Aim => Quote the following lines verbatim, from first to last.
--- start ---
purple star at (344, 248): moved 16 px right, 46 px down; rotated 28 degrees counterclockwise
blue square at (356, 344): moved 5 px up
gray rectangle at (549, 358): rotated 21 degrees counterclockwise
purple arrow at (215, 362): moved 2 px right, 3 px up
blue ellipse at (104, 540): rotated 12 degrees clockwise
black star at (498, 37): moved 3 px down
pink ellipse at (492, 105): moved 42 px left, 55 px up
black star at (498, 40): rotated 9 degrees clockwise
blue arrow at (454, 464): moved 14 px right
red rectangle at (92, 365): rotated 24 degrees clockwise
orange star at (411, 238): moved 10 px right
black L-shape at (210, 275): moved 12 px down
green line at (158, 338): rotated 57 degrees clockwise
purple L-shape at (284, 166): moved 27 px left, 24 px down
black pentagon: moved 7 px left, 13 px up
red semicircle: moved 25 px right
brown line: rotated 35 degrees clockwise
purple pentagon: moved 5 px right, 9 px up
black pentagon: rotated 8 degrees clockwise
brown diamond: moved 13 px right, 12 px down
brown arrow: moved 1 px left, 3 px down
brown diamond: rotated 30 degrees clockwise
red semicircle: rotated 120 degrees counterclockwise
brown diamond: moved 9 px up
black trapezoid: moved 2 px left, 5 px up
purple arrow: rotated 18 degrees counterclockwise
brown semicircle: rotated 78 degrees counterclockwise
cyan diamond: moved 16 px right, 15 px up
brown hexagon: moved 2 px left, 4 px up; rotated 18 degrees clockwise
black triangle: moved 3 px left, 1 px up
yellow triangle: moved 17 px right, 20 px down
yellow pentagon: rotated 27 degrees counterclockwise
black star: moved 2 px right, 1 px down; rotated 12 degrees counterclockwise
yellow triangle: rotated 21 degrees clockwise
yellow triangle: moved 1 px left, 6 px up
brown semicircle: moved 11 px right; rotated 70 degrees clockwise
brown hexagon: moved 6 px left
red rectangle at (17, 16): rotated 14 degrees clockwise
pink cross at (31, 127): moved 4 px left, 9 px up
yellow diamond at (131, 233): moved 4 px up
--- end ---
Result =>
purple star at (344, 248): moved 16 px right, 46 px down; rotated 28 degrees counterclockwise
blue square at (356, 344): moved 5 px up
gray rectangle at (549, 358): rotated 21 degrees counterclockwise
purple arrow at (215, 362): moved 2 px right, 3 px up
blue ellipse at (104, 540): rotated 12 degrees clockwise
black star at (498, 37): moved 3 px down
pink ellipse at (492, 105): moved 42 px left, 55 px up
black star at (498, 40): rotated 9 degrees clockwise
blue arrow at (454, 464): moved 14 px right
red rectangle at (92, 365): rotated 24 degrees clockwise
orange star at (411, 238): moved 10 px right
black L-shape at (210, 275): moved 12 px down
green line at (158, 338): rotated 57 degrees clockwise
purple L-shape at (284, 166): moved 27 px left, 24 px down
black pentagon: moved 7 px left, 13 px up
red semicircle: moved 25 px right
brown line: rotated 35 degrees clockwise
purple pentagon: moved 5 px right, 9 px up
black pentagon: rotated 8 degrees clockwise
brown diamond: moved 13 px right, 12 px down
brown arrow: moved 1 px left, 3 px down
brown diamond: rotated 30 degrees clockwise
red semicircle: rotated 120 degrees counterclockwise
brown diamond: moved 9 px up
black trapezoid: moved 2 px left, 5 px up
purple arrow: rotated 18 degrees counterclockwise
brown semicircle: rotated 78 degrees counterclockwise
cyan diamond: moved 16 px right, 15 px up
brown hexagon: moved 2 px left, 4 px up; rotated 18 degrees clockwise
black triangle: moved 3 px left, 1 px up
yellow triangle: moved 17 px right, 20 px down
yellow pentagon: rotated 27 degrees counterclockwise
black star: moved 2 px right, 1 px down; rotated 12 degrees counterclockwise
yellow triangle: rotated 21 degrees clockwise
yellow triangle: moved 1 px left, 6 px up
brown semicircle: moved 11 px right; rotated 70 degrees clockwise
brown hexagon: moved 6 px left
red rectangle at (17, 16): rotated 14 degrees clockwise
pink cross at (31, 127): moved 4 px left, 9 px up
yellow diamond at (131, 233): moved 4 px up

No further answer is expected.